> SUPPLIED INFORMATION
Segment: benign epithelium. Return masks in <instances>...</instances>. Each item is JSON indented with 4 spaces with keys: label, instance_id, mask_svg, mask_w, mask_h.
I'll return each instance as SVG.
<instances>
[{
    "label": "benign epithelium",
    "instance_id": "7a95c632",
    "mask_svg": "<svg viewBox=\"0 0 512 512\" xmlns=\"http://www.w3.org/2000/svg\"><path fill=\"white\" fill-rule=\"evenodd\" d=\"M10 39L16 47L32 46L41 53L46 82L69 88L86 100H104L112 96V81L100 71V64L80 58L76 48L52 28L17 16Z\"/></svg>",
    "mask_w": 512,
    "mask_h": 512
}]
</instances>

> WHAT THE TASK ASKS
Restate every record exactly, leaving nothing out.

> REPLY TO THE TASK
Segment: benign epithelium. Return masks in <instances>...</instances>. Each item is JSON indented with 4 spaces with keys: label, instance_id, mask_svg, mask_w, mask_h.
I'll return each instance as SVG.
<instances>
[{
    "label": "benign epithelium",
    "instance_id": "7a95c632",
    "mask_svg": "<svg viewBox=\"0 0 512 512\" xmlns=\"http://www.w3.org/2000/svg\"><path fill=\"white\" fill-rule=\"evenodd\" d=\"M10 39L16 47L32 46L41 53L46 82L69 88L86 100H104L112 96V81L100 71V64L80 58L76 48L52 28L17 16Z\"/></svg>",
    "mask_w": 512,
    "mask_h": 512
}]
</instances>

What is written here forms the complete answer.